## [Dataset content]
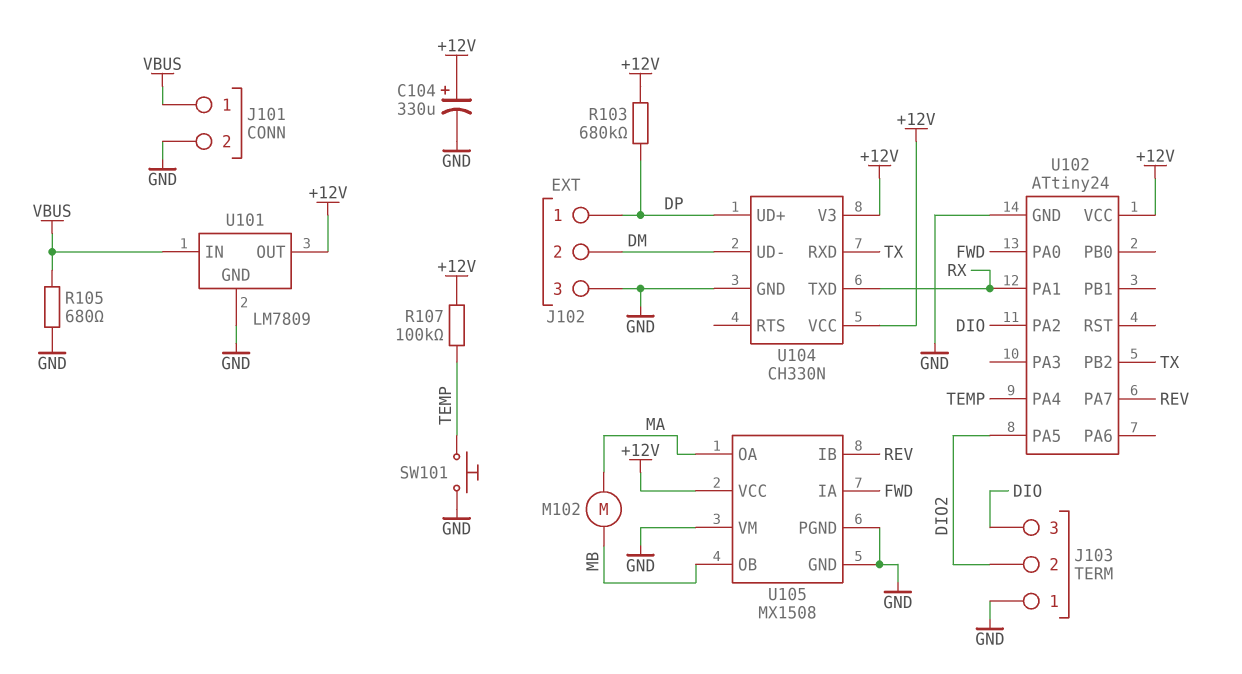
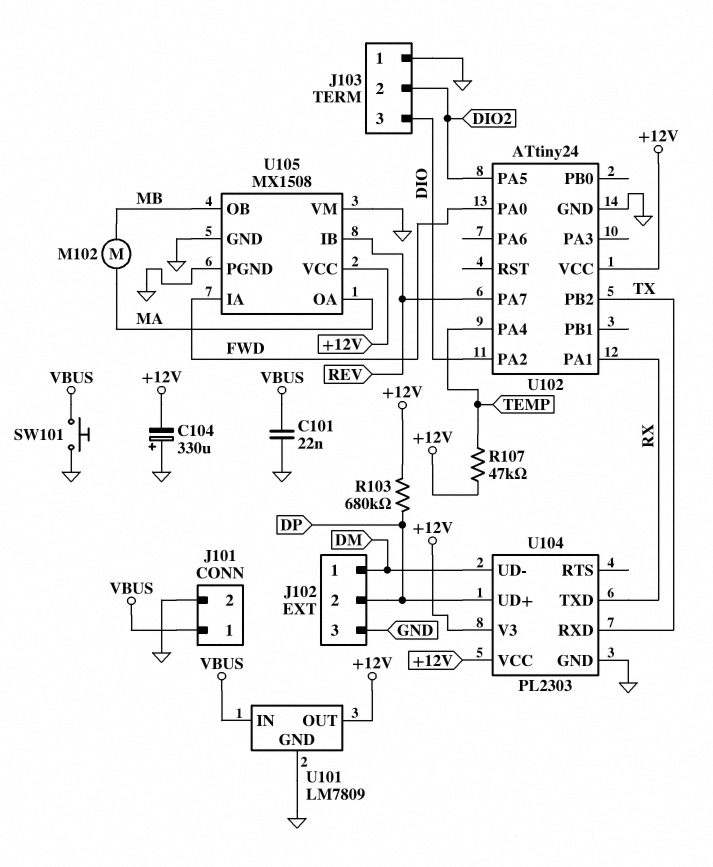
C101: none -> 22nF (GND, VBUS)
C104: 330uF (plus +12V, minus GND) -> 330uF (plus GND, minus +12V)
J102 pin 1: DP -> DM
J102 pin 2: DM -> DP
R105: 680 (GND, VBUS) -> none
R107: 100k (+12V, TEMP) -> 47k (+12V, TEMP)
SW101: button (GND, TEMP) -> button (GND, VBUS)
U104: CH330N -> PL2303

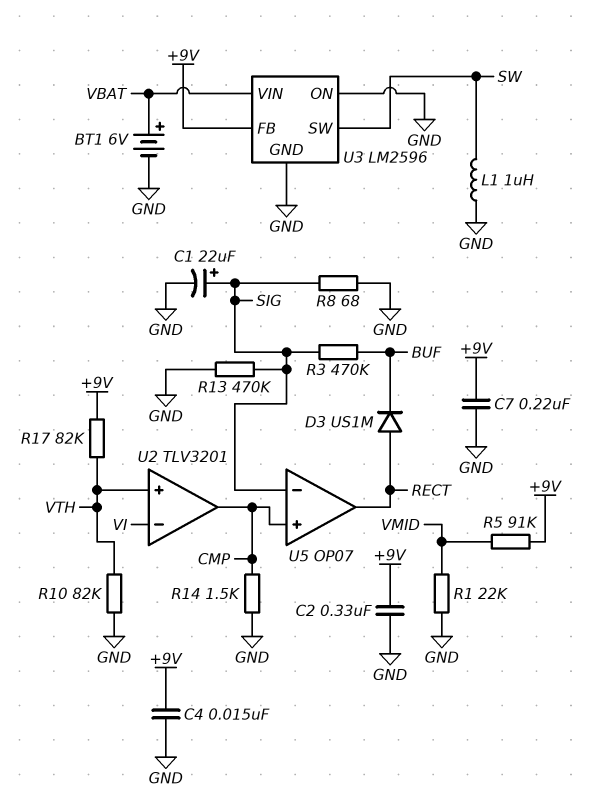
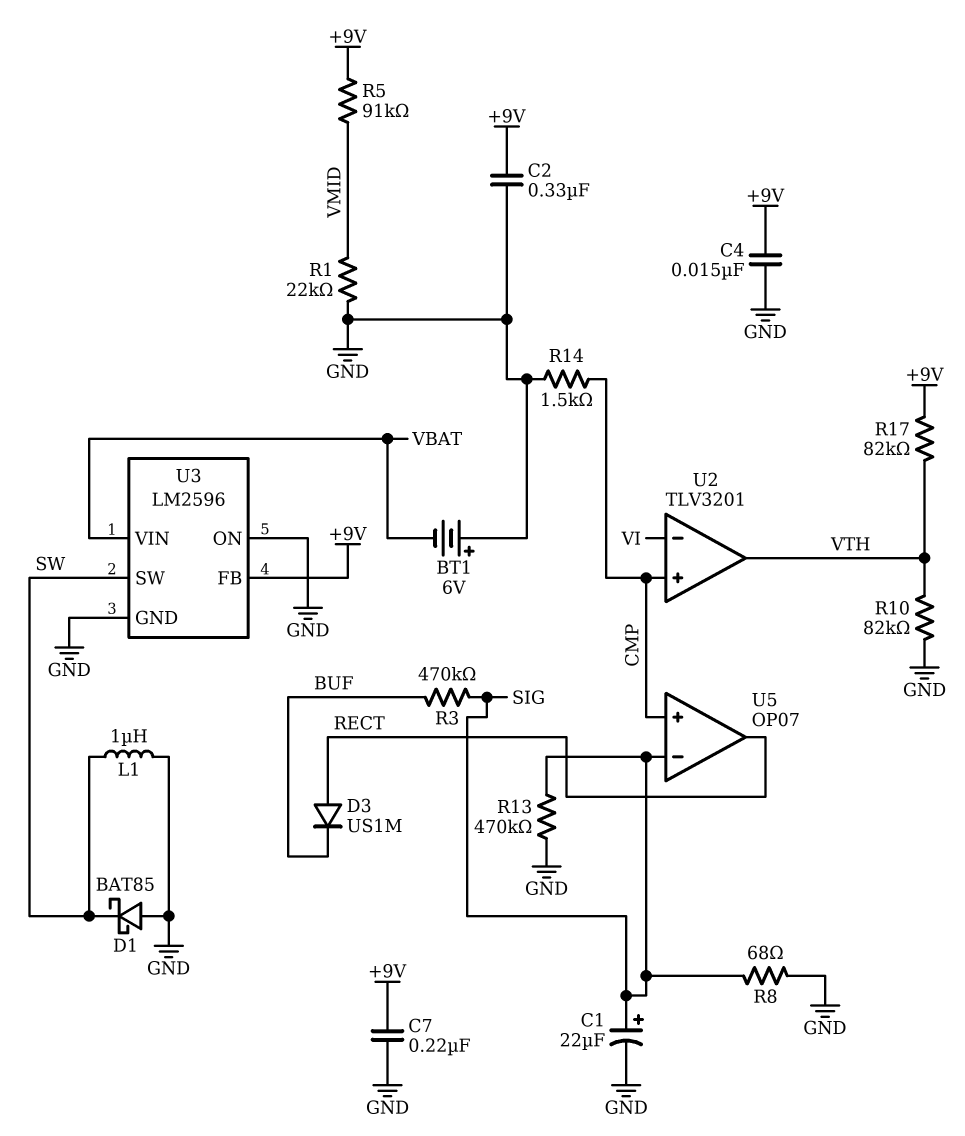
BT1: 6V (plus VBAT, minus GND) -> 6V (plus GND, minus VBAT)
D1: none -> schottky BAT85 (A GND, K SW)
U2 pin in+: VTH -> CMP
U2 pin out: CMP -> VTH

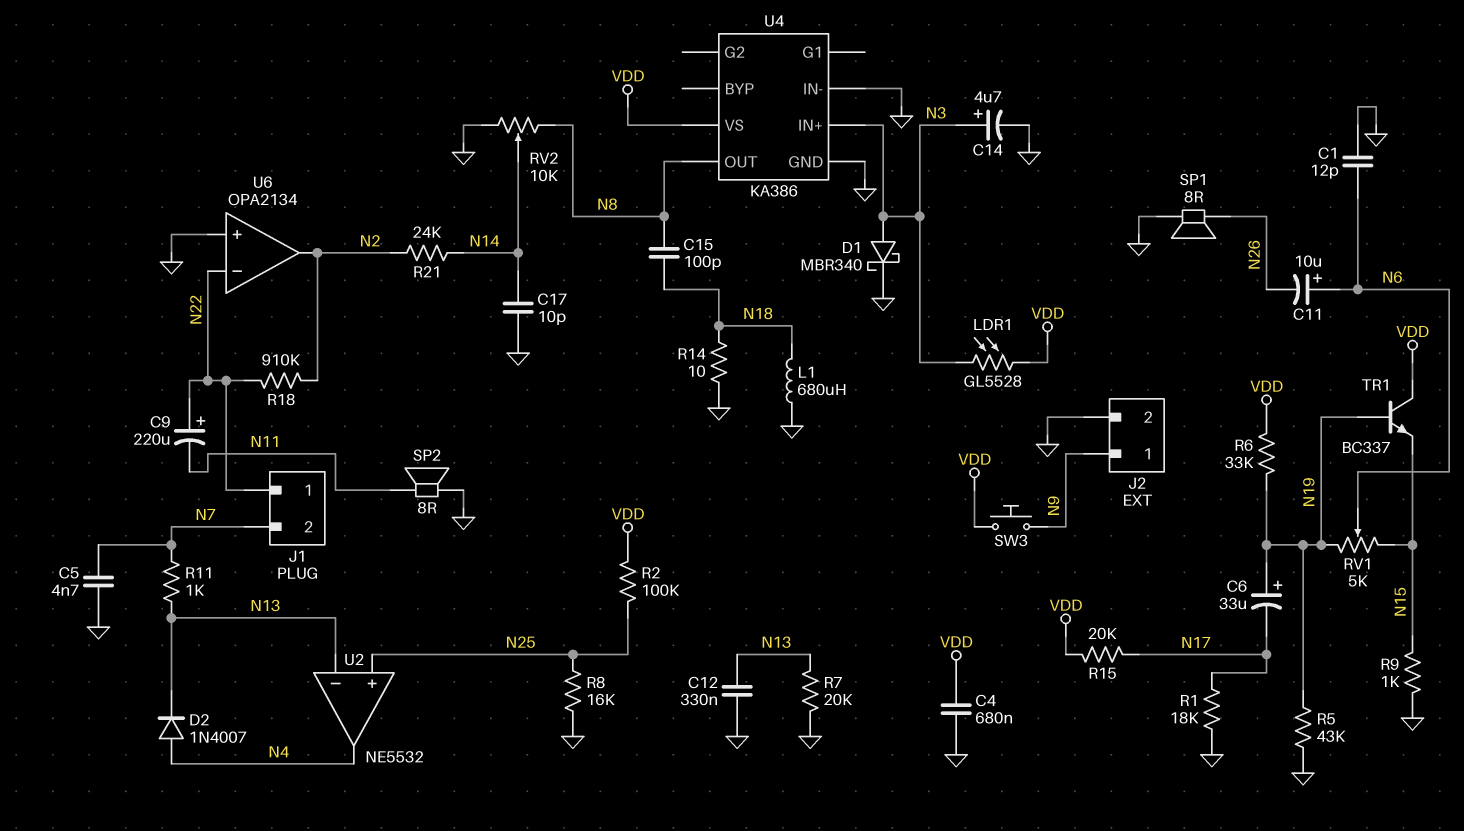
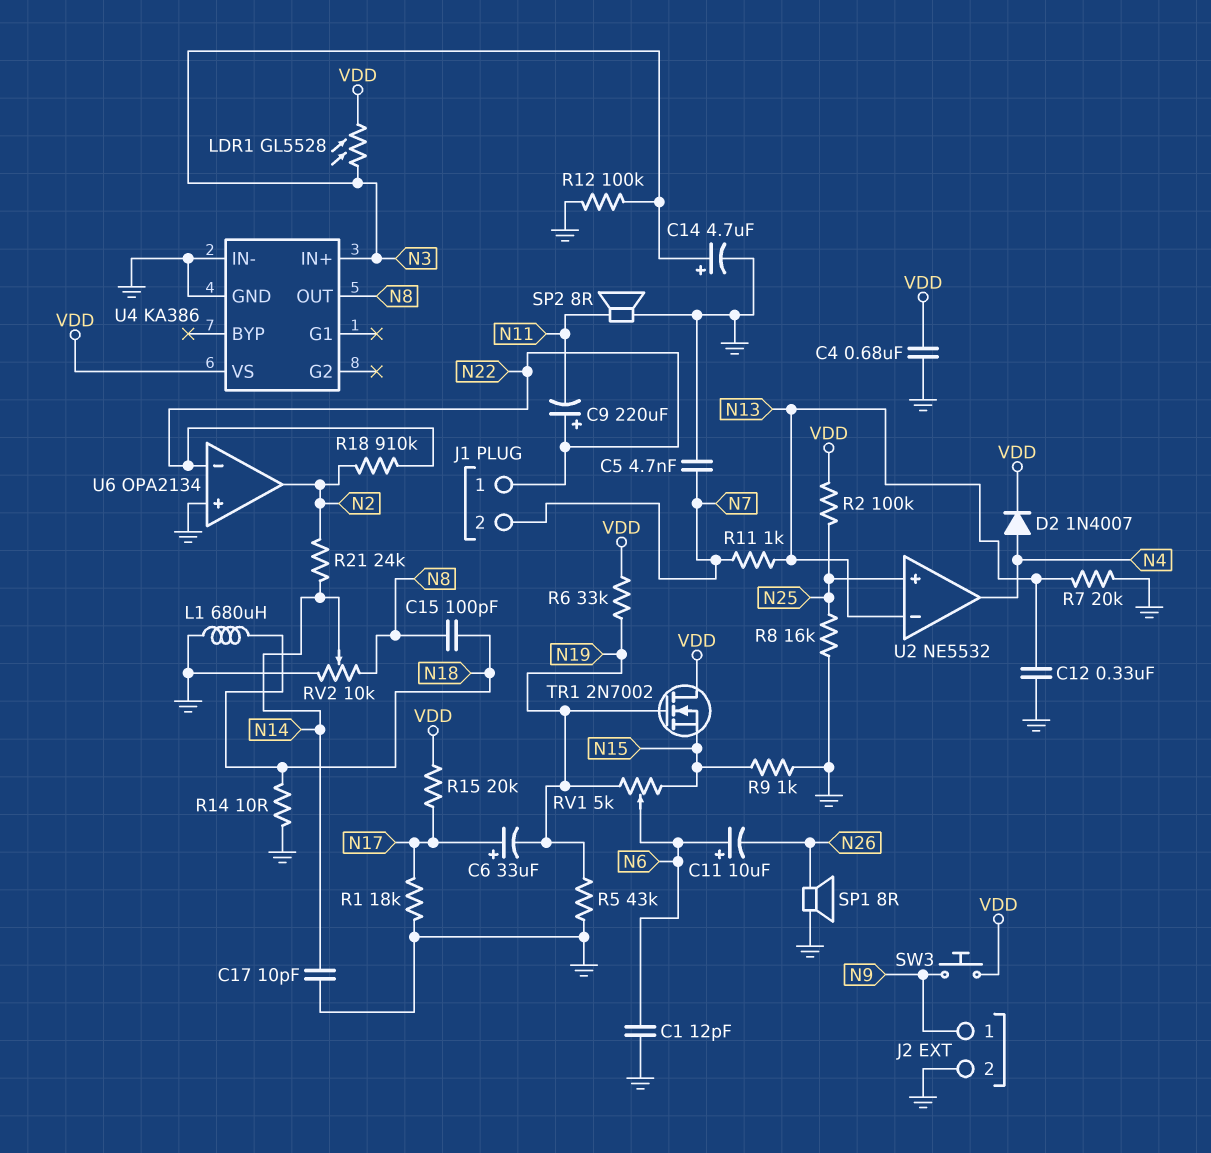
C6: 33uF (plus N19, minus N17) -> 33uF (plus N17, minus N19)
D1: schottky MBR340 (A N3, K GND) -> none
D2: diode 1N4007 (A N4, K N13) -> diode 1N4007 (A N4, K VDD)
R12: none -> 100k (GND, N3)
TR1: NPN BC337 (B N19, C VDD, E N15) -> NMOS 2N7002 (G N19, D VDD, S N15)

## [Activity]
Begin with the line that contains "C6: 33uF (plus" and quote each line after it exactly, stopping after the last line of the data.

## [Response to this exercise]
C6: 33uF (plus N19, minus N17) -> 33uF (plus N17, minus N19)
D1: schottky MBR340 (A N3, K GND) -> none
D2: diode 1N4007 (A N4, K N13) -> diode 1N4007 (A N4, K VDD)
R12: none -> 100k (GND, N3)
TR1: NPN BC337 (B N19, C VDD, E N15) -> NMOS 2N7002 (G N19, D VDD, S N15)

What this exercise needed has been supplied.